ACTION ITEM> Using the listing below, set down exactly the lines starting at the line that contains "none -> green 1x1 brick [765,130,825,199]" and ending at the line that contains "none -> orange 1x2 brick [166,290,285,348]", both included, and no others.

GIVEN RECORDS>
************
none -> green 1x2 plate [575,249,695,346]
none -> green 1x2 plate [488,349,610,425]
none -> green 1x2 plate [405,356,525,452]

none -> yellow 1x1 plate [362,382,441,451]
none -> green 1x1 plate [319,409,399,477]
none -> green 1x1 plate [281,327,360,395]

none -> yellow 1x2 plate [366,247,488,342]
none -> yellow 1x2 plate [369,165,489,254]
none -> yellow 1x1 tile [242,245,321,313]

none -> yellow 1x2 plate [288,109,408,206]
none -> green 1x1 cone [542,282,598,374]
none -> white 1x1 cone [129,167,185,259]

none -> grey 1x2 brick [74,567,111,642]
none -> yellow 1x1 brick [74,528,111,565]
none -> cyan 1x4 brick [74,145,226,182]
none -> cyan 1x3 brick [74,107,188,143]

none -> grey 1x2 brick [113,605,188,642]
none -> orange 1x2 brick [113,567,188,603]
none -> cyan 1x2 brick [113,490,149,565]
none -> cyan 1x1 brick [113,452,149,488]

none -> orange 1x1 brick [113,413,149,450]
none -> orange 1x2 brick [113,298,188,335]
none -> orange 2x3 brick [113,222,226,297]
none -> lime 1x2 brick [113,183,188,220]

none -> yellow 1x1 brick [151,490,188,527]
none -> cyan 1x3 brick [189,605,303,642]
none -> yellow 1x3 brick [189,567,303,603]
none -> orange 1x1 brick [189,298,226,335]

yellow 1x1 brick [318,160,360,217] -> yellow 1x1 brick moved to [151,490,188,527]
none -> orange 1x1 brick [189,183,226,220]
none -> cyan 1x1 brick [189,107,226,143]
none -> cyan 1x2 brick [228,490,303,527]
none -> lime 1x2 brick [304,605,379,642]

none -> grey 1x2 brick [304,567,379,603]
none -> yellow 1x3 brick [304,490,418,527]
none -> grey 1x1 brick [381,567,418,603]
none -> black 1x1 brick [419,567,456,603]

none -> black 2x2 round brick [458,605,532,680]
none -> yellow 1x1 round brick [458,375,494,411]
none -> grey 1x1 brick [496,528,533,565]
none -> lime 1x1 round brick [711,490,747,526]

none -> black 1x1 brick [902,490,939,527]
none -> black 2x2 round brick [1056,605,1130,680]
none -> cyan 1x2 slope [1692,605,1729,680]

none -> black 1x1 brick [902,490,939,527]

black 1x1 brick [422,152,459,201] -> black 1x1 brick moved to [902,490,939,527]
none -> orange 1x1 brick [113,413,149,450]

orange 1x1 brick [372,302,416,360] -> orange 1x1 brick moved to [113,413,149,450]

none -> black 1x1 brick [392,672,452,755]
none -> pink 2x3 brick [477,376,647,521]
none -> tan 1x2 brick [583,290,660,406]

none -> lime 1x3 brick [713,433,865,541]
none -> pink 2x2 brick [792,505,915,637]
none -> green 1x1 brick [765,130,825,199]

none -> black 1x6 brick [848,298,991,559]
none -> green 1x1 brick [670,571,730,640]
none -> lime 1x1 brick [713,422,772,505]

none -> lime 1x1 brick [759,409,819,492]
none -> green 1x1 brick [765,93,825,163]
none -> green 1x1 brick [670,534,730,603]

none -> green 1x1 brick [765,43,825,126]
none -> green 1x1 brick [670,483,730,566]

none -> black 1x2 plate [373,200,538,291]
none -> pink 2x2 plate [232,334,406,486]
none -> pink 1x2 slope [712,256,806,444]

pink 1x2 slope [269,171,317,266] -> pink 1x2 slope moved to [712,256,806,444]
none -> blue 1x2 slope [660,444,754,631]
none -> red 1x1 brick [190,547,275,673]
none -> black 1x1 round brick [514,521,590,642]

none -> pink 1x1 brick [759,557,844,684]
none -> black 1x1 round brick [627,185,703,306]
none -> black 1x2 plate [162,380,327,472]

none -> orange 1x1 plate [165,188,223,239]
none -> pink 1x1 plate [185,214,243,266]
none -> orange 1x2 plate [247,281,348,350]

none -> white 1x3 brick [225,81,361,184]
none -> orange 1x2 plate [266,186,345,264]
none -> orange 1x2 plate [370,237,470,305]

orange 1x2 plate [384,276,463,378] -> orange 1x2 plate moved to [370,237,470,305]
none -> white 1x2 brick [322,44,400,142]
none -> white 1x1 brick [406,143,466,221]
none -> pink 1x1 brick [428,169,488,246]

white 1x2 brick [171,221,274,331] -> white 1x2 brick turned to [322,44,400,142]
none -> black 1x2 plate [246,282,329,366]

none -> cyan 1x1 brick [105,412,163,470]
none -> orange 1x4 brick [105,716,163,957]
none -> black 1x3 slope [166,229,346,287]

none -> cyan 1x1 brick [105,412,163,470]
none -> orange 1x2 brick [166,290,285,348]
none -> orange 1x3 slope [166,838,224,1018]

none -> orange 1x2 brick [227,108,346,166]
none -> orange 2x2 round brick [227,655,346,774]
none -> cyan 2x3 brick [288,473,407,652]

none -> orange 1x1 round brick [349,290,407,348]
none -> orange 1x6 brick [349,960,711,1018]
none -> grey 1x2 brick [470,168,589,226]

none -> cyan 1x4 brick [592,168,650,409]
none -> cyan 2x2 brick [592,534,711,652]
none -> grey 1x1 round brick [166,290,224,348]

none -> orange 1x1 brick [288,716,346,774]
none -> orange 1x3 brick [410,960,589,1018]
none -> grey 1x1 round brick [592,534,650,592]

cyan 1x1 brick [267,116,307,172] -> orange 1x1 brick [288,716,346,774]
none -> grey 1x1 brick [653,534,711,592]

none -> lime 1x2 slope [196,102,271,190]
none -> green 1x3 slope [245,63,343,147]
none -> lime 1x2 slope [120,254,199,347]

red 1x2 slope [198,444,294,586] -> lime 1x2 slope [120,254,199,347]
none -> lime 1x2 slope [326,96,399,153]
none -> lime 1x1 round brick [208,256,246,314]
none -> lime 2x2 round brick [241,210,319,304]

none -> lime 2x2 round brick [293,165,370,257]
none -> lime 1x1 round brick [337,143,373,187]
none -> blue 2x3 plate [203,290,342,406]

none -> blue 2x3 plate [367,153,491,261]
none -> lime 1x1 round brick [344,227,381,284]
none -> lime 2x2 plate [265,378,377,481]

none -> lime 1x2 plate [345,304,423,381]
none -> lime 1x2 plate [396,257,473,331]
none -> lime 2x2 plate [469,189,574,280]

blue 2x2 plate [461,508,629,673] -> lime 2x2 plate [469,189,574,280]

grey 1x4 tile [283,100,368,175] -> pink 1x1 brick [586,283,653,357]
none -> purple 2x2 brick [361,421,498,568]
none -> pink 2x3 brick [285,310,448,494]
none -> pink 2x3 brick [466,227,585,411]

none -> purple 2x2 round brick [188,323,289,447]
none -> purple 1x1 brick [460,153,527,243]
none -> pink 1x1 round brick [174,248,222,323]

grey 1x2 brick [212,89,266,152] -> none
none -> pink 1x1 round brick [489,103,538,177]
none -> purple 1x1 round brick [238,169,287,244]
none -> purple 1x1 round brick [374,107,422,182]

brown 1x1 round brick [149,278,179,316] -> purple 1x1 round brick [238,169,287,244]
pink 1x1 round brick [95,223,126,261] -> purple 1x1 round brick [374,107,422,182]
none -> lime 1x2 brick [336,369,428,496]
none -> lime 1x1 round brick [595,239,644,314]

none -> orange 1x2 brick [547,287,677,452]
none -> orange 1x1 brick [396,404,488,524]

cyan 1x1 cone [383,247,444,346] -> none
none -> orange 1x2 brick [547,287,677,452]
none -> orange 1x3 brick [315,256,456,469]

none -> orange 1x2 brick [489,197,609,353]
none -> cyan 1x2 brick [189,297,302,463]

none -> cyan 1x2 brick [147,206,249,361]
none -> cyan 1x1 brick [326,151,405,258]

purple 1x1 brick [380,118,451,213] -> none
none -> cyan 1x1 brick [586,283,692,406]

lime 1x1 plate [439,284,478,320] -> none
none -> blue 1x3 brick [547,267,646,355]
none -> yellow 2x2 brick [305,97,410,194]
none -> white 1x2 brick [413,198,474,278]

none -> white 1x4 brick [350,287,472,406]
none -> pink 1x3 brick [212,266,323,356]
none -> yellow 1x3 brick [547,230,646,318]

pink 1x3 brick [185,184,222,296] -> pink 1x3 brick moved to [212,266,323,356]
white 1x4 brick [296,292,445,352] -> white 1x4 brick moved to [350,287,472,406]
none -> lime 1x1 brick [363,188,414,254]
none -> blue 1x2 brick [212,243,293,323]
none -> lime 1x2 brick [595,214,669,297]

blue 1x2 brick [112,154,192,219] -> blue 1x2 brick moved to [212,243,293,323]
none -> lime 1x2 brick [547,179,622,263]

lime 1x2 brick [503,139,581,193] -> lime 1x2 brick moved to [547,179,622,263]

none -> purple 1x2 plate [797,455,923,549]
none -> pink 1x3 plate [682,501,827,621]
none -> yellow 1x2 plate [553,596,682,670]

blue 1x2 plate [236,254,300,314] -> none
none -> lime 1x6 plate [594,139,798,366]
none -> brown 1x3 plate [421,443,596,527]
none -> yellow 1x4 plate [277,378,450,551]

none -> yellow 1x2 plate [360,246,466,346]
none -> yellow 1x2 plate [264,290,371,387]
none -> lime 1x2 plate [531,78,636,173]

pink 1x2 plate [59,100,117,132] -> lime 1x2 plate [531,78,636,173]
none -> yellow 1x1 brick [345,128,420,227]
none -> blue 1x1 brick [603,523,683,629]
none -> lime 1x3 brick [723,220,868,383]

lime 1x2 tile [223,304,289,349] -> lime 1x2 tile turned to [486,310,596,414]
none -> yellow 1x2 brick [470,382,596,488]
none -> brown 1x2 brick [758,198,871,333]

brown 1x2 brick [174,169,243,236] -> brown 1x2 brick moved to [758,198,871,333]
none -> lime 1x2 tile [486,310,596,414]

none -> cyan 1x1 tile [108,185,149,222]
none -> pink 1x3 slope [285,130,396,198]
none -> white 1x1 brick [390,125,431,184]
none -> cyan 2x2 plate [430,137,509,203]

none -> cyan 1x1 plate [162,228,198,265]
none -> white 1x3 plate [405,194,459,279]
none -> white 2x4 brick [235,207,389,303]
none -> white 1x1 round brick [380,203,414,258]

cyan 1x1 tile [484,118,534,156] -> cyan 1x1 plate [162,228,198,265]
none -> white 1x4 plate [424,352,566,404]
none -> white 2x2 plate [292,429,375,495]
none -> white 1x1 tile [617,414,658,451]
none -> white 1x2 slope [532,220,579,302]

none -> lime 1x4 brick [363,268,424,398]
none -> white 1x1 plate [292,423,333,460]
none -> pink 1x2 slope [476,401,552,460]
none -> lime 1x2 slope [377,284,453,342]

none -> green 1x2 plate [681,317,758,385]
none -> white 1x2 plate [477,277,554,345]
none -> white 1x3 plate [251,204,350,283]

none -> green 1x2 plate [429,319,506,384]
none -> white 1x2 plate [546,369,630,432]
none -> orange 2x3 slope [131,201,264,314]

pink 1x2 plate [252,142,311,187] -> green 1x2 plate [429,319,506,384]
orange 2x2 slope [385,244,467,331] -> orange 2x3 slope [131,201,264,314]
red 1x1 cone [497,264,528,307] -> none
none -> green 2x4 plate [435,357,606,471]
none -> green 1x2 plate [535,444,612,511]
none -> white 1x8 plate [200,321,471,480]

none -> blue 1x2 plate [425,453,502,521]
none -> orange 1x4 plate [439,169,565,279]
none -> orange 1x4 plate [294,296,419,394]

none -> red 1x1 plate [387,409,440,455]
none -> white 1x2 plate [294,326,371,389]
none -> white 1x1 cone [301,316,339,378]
************
RESPONSE>
none -> green 1x1 brick [765,130,825,199]

none -> black 1x6 brick [848,298,991,559]
none -> green 1x1 brick [670,571,730,640]
none -> lime 1x1 brick [713,422,772,505]

none -> lime 1x1 brick [759,409,819,492]
none -> green 1x1 brick [765,93,825,163]
none -> green 1x1 brick [670,534,730,603]

none -> green 1x1 brick [765,43,825,126]
none -> green 1x1 brick [670,483,730,566]

none -> black 1x2 plate [373,200,538,291]
none -> pink 2x2 plate [232,334,406,486]
none -> pink 1x2 slope [712,256,806,444]

pink 1x2 slope [269,171,317,266] -> pink 1x2 slope moved to [712,256,806,444]
none -> blue 1x2 slope [660,444,754,631]
none -> red 1x1 brick [190,547,275,673]
none -> black 1x1 round brick [514,521,590,642]

none -> pink 1x1 brick [759,557,844,684]
none -> black 1x1 round brick [627,185,703,306]
none -> black 1x2 plate [162,380,327,472]

none -> orange 1x1 plate [165,188,223,239]
none -> pink 1x1 plate [185,214,243,266]
none -> orange 1x2 plate [247,281,348,350]

none -> white 1x3 brick [225,81,361,184]
none -> orange 1x2 plate [266,186,345,264]
none -> orange 1x2 plate [370,237,470,305]

orange 1x2 plate [384,276,463,378] -> orange 1x2 plate moved to [370,237,470,305]
none -> white 1x2 brick [322,44,400,142]
none -> white 1x1 brick [406,143,466,221]
none -> pink 1x1 brick [428,169,488,246]

white 1x2 brick [171,221,274,331] -> white 1x2 brick turned to [322,44,400,142]
none -> black 1x2 plate [246,282,329,366]

none -> cyan 1x1 brick [105,412,163,470]
none -> orange 1x4 brick [105,716,163,957]
none -> black 1x3 slope [166,229,346,287]

none -> cyan 1x1 brick [105,412,163,470]
none -> orange 1x2 brick [166,290,285,348]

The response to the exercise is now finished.